* **DIRECTIONS FOR THIS TASK**:
The whole listing that follows should be printed again, unchanged.

------------------------

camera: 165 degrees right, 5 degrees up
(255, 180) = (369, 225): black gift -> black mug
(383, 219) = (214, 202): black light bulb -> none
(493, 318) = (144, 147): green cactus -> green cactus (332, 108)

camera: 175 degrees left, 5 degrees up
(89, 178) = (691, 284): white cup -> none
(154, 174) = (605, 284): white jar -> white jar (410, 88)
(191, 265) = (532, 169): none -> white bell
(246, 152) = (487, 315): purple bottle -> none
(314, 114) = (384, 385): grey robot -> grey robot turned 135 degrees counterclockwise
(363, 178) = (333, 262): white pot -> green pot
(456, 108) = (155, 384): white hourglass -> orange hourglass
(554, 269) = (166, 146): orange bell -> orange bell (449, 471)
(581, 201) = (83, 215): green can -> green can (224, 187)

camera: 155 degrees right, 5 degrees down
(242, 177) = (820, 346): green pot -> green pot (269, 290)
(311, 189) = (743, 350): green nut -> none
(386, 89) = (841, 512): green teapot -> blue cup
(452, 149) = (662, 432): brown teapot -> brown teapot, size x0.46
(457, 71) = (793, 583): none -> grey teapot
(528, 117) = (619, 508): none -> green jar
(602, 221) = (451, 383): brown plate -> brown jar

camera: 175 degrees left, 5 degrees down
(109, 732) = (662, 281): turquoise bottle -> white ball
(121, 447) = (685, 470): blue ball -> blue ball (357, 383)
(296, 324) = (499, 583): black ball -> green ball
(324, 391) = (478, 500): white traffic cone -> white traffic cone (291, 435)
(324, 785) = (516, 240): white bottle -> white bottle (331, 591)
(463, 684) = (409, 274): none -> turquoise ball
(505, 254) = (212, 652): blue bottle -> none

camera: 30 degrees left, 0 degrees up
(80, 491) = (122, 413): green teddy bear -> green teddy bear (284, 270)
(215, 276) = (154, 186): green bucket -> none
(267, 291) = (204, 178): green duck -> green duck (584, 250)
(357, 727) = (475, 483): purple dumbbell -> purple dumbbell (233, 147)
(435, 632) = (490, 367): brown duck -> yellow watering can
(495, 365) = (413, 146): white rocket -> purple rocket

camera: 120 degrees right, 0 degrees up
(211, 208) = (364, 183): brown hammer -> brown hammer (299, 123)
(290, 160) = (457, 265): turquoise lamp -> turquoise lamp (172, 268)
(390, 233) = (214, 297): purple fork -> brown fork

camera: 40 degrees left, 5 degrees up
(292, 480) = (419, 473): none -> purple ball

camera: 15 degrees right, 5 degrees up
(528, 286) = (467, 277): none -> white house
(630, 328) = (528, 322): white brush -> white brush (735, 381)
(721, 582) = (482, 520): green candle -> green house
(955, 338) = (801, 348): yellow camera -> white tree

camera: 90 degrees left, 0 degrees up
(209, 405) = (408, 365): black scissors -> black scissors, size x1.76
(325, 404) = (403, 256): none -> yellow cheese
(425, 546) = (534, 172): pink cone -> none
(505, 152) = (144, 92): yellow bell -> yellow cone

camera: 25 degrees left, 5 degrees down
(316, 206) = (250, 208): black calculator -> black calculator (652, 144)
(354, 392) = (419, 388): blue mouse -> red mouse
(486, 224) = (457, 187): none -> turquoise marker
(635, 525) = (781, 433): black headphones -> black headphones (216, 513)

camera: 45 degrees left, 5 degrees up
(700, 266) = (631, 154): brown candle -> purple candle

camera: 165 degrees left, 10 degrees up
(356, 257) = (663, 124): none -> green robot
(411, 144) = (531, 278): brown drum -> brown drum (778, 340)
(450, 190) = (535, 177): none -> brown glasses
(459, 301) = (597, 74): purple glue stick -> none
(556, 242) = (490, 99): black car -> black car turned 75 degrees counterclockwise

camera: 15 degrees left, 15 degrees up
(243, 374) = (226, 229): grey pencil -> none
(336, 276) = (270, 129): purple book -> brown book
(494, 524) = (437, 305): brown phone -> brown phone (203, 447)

------------------------

* **TASK OUTPUT**:
camera: 165 degrees right, 5 degrees up
(255, 180) = (369, 225): black gift -> black mug
(383, 219) = (214, 202): black light bulb -> none
(493, 318) = (144, 147): green cactus -> green cactus (332, 108)

camera: 175 degrees left, 5 degrees up
(89, 178) = (691, 284): white cup -> none
(154, 174) = (605, 284): white jar -> white jar (410, 88)
(191, 265) = (532, 169): none -> white bell
(246, 152) = (487, 315): purple bottle -> none
(314, 114) = (384, 385): grey robot -> grey robot turned 135 degrees counterclockwise
(363, 178) = (333, 262): white pot -> green pot
(456, 108) = (155, 384): white hourglass -> orange hourglass
(554, 269) = (166, 146): orange bell -> orange bell (449, 471)
(581, 201) = (83, 215): green can -> green can (224, 187)

camera: 155 degrees right, 5 degrees down
(242, 177) = (820, 346): green pot -> green pot (269, 290)
(311, 189) = (743, 350): green nut -> none
(386, 89) = (841, 512): green teapot -> blue cup
(452, 149) = (662, 432): brown teapot -> brown teapot, size x0.46
(457, 71) = (793, 583): none -> grey teapot
(528, 117) = (619, 508): none -> green jar
(602, 221) = (451, 383): brown plate -> brown jar

camera: 175 degrees left, 5 degrees down
(109, 732) = (662, 281): turquoise bottle -> white ball
(121, 447) = (685, 470): blue ball -> blue ball (357, 383)
(296, 324) = (499, 583): black ball -> green ball
(324, 391) = (478, 500): white traffic cone -> white traffic cone (291, 435)
(324, 785) = (516, 240): white bottle -> white bottle (331, 591)
(463, 684) = (409, 274): none -> turquoise ball
(505, 254) = (212, 652): blue bottle -> none

camera: 30 degrees left, 0 degrees up
(80, 491) = (122, 413): green teddy bear -> green teddy bear (284, 270)
(215, 276) = (154, 186): green bucket -> none
(267, 291) = (204, 178): green duck -> green duck (584, 250)
(357, 727) = (475, 483): purple dumbbell -> purple dumbbell (233, 147)
(435, 632) = (490, 367): brown duck -> yellow watering can
(495, 365) = (413, 146): white rocket -> purple rocket

camera: 120 degrees right, 0 degrees up
(211, 208) = (364, 183): brown hammer -> brown hammer (299, 123)
(290, 160) = (457, 265): turquoise lamp -> turquoise lamp (172, 268)
(390, 233) = (214, 297): purple fork -> brown fork

camera: 40 degrees left, 5 degrees up
(292, 480) = (419, 473): none -> purple ball

camera: 15 degrees right, 5 degrees up
(528, 286) = (467, 277): none -> white house
(630, 328) = (528, 322): white brush -> white brush (735, 381)
(721, 582) = (482, 520): green candle -> green house
(955, 338) = (801, 348): yellow camera -> white tree

camera: 90 degrees left, 0 degrees up
(209, 405) = (408, 365): black scissors -> black scissors, size x1.76
(325, 404) = (403, 256): none -> yellow cheese
(425, 546) = (534, 172): pink cone -> none
(505, 152) = (144, 92): yellow bell -> yellow cone

camera: 25 degrees left, 5 degrees down
(316, 206) = (250, 208): black calculator -> black calculator (652, 144)
(354, 392) = (419, 388): blue mouse -> red mouse
(486, 224) = (457, 187): none -> turquoise marker
(635, 525) = (781, 433): black headphones -> black headphones (216, 513)

camera: 45 degrees left, 5 degrees up
(700, 266) = (631, 154): brown candle -> purple candle

camera: 165 degrees left, 10 degrees up
(356, 257) = (663, 124): none -> green robot
(411, 144) = (531, 278): brown drum -> brown drum (778, 340)
(450, 190) = (535, 177): none -> brown glasses
(459, 301) = (597, 74): purple glue stick -> none
(556, 242) = (490, 99): black car -> black car turned 75 degrees counterclockwise

camera: 15 degrees left, 15 degrees up
(243, 374) = (226, 229): grey pencil -> none
(336, 276) = (270, 129): purple book -> brown book
(494, 524) = (437, 305): brown phone -> brown phone (203, 447)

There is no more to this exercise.